- **PROBLEM TO WORK ON**: Extract exactly the range of lines bounded by the line containing "DRIVER pin IN1: A5 -> D13" and the final line of the listing, both ends included, and no other lines.

- **GIVEN DATA**:
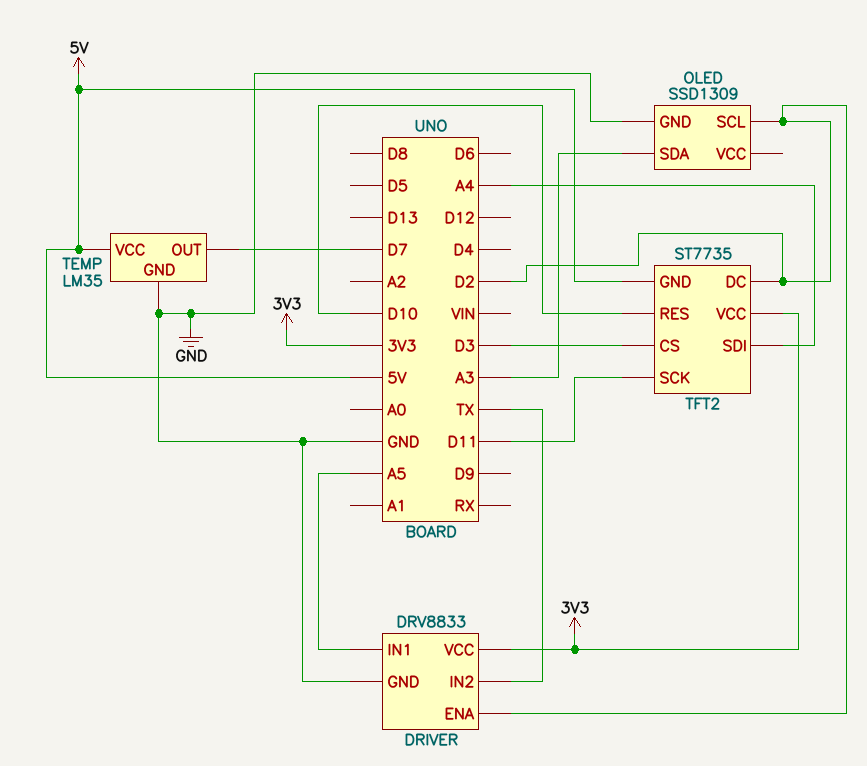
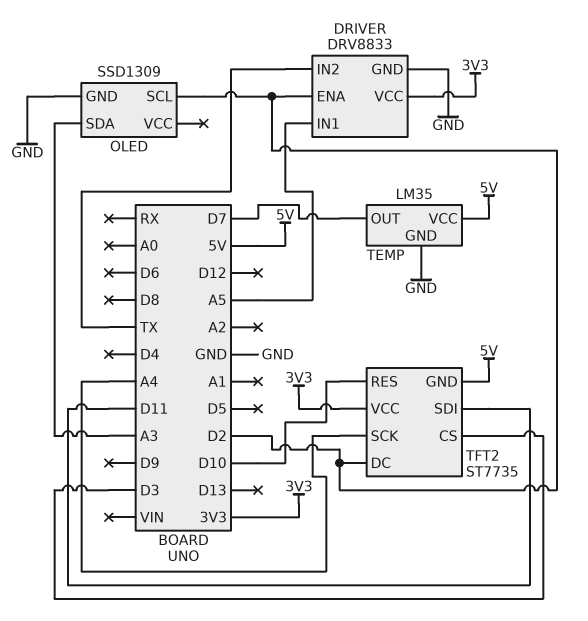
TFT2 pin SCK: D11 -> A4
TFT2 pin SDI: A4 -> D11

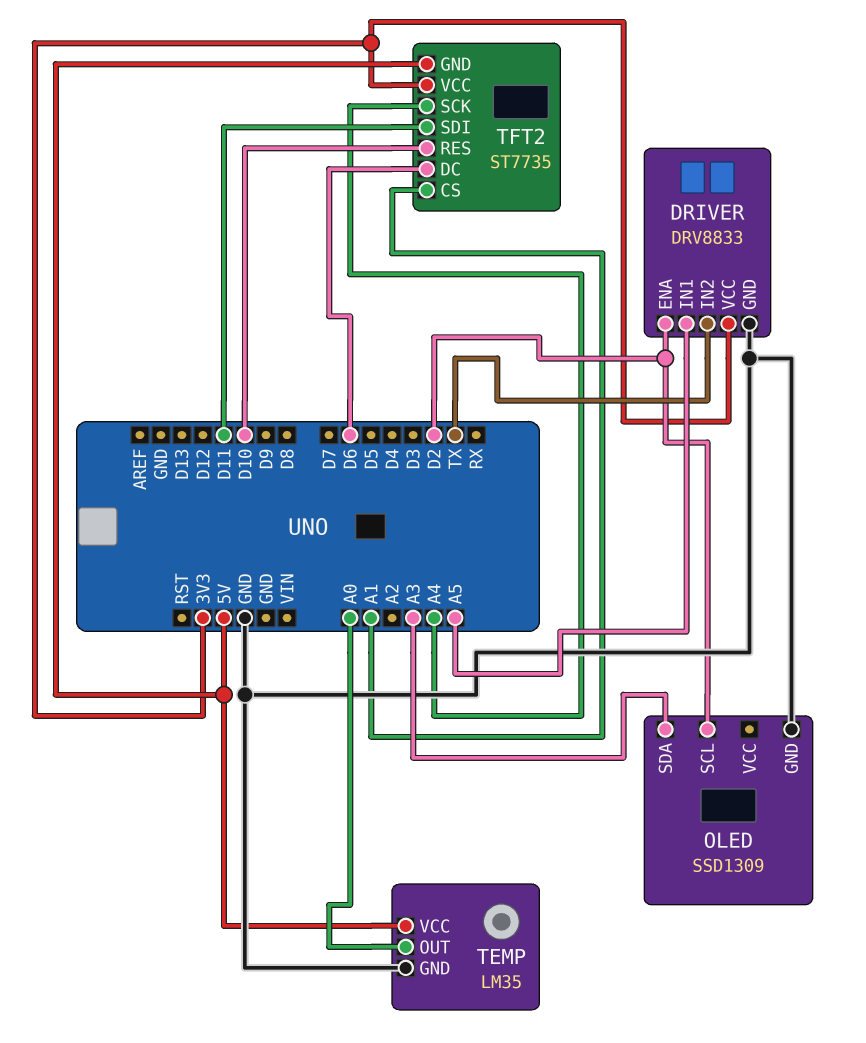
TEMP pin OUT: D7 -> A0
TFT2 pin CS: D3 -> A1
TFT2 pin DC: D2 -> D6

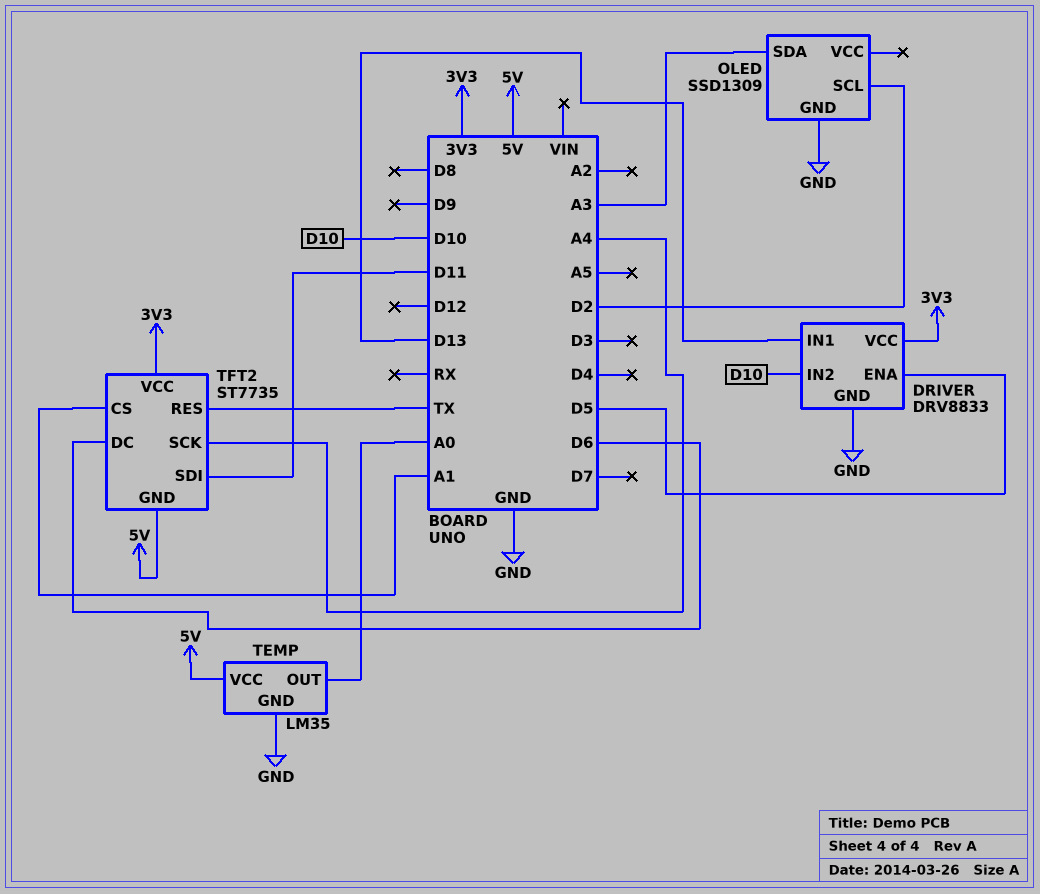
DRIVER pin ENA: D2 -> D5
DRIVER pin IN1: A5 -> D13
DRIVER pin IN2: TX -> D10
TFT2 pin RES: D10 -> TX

- **OUTPUT BELOW**:
DRIVER pin IN1: A5 -> D13
DRIVER pin IN2: TX -> D10
TFT2 pin RES: D10 -> TX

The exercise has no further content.